[Modification records]:
◆ ◆ ◆ ◆ ◆ ◆ ◆

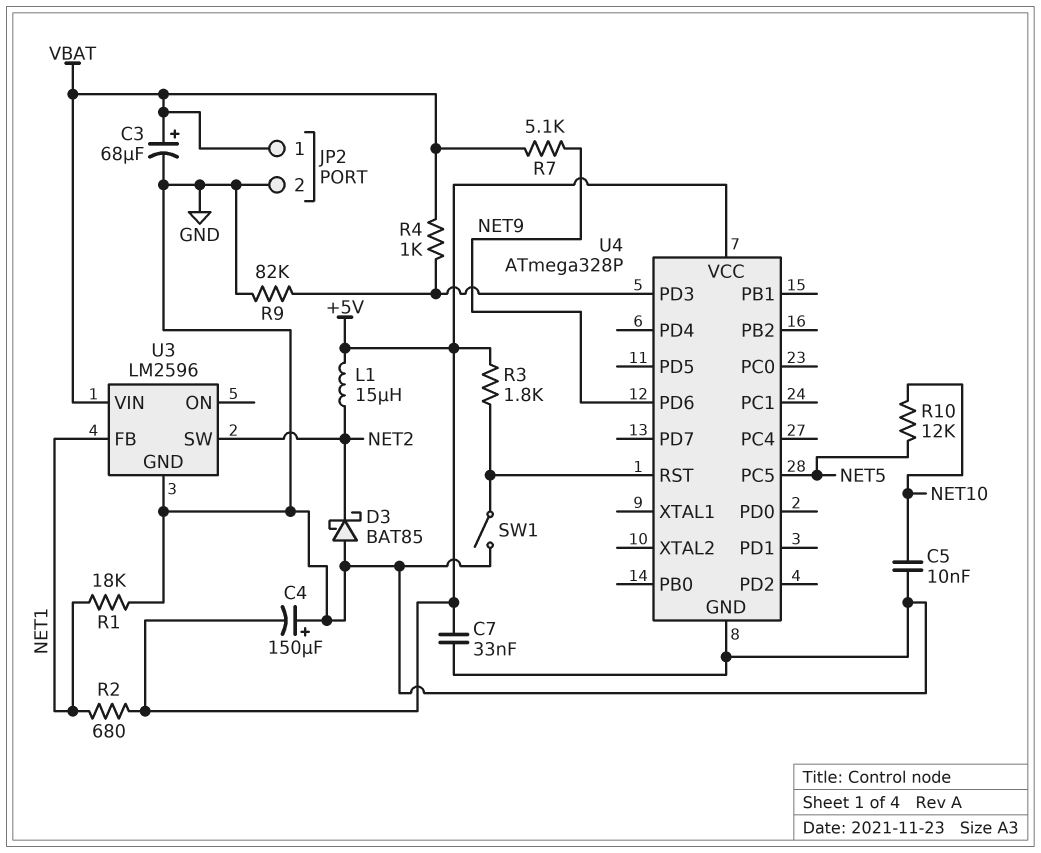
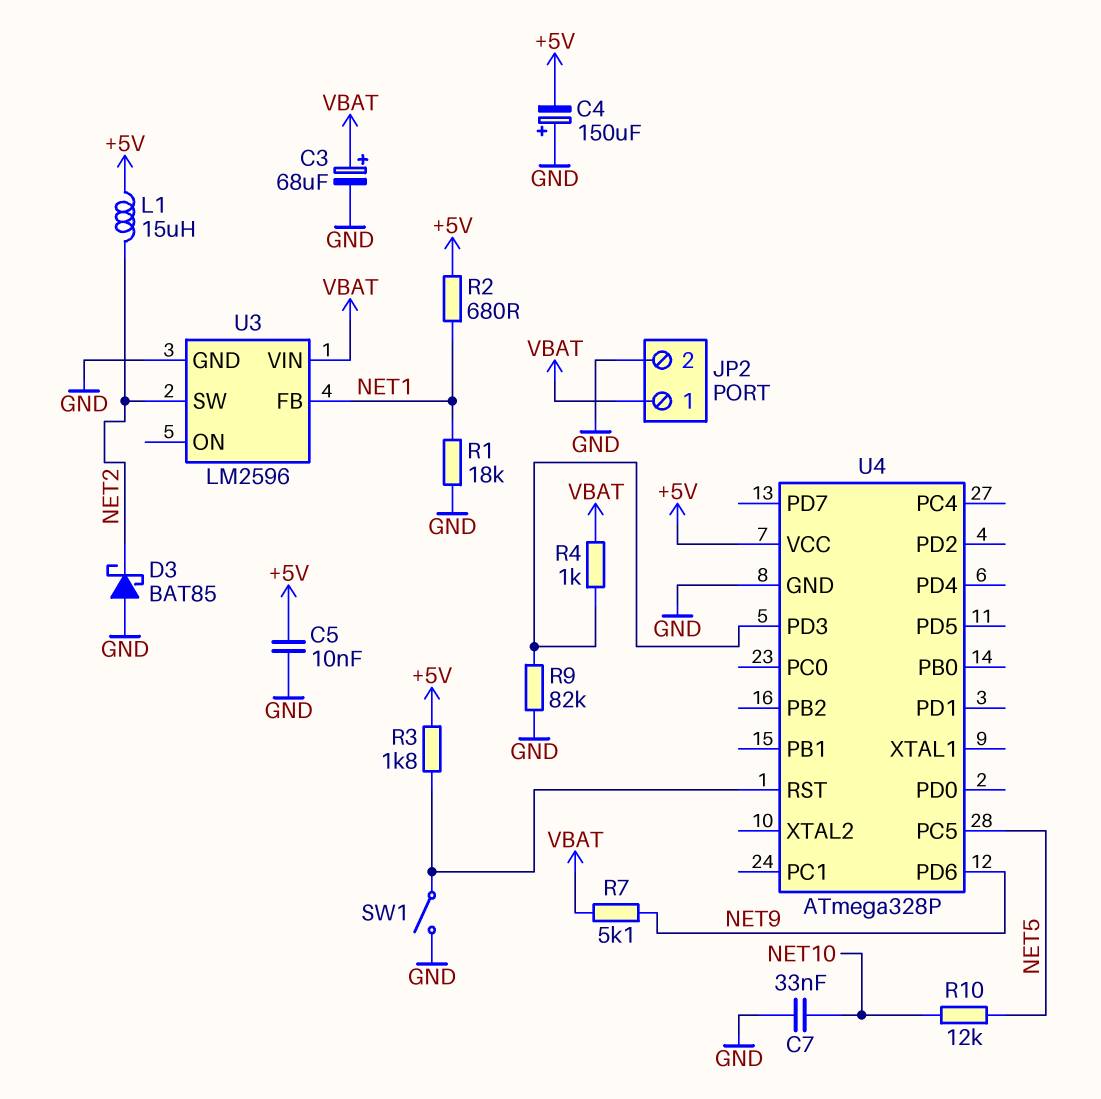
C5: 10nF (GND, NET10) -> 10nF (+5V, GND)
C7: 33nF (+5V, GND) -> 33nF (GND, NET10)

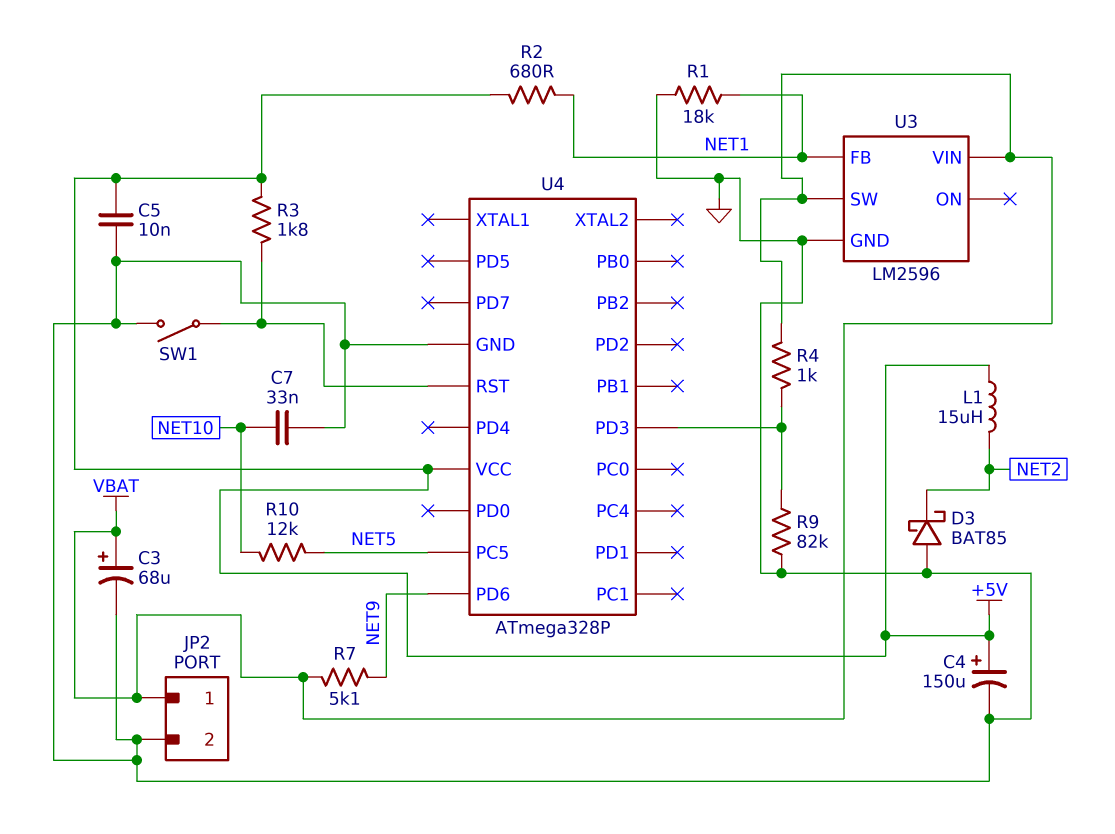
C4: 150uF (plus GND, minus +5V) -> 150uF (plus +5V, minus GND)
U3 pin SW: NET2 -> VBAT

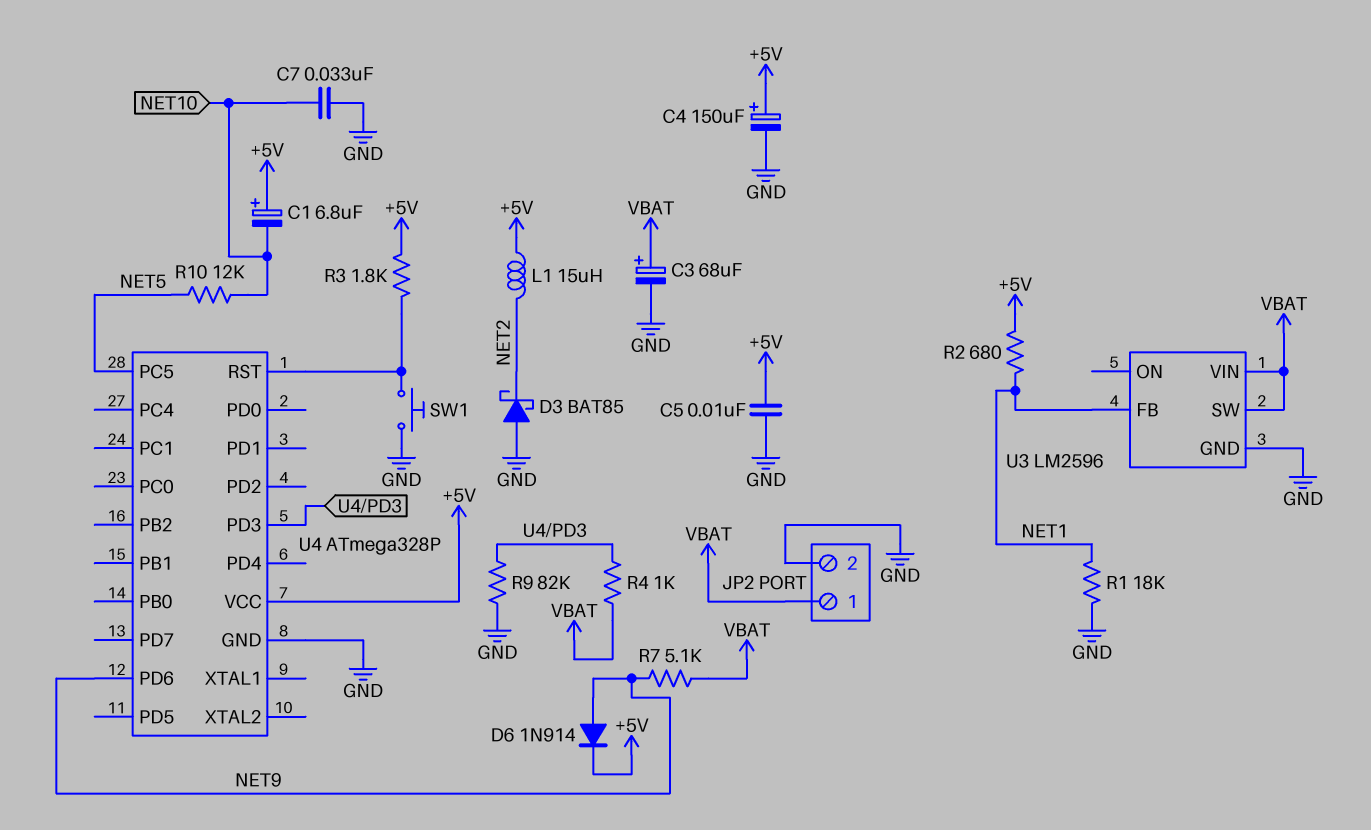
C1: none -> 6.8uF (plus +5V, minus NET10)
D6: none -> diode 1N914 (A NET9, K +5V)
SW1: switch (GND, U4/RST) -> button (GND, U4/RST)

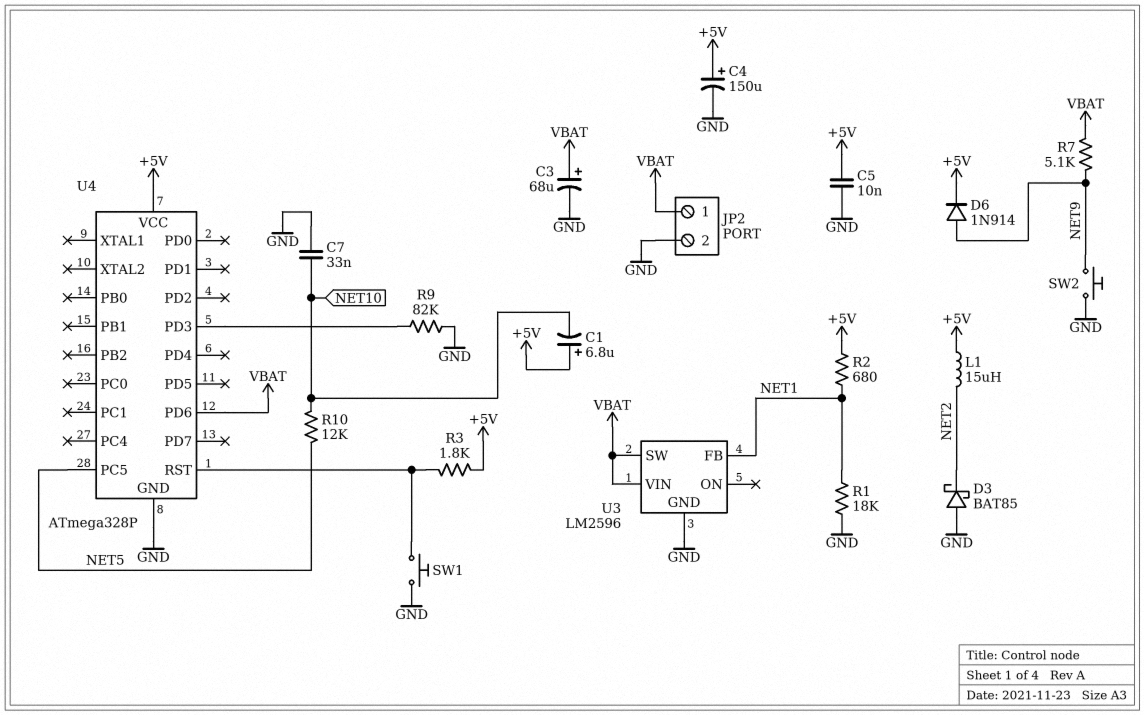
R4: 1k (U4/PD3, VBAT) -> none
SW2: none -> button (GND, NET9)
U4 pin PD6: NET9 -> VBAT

◆ ◆ ◆ ◆ ◆ ◆ ◆

[AIM OF THE EXERCISE]:
For this exercise, repeat word for word only the lines from the one containing "D6: none -> diode 1N914 (A NET9, K +5V)" through the end of the data, including both. Pictures do not go in the copy.

[SOLUTION FOR THIS TASK]:
D6: none -> diode 1N914 (A NET9, K +5V)
SW1: switch (GND, U4/RST) -> button (GND, U4/RST)

R4: 1k (U4/PD3, VBAT) -> none
SW2: none -> button (GND, NET9)
U4 pin PD6: NET9 -> VBAT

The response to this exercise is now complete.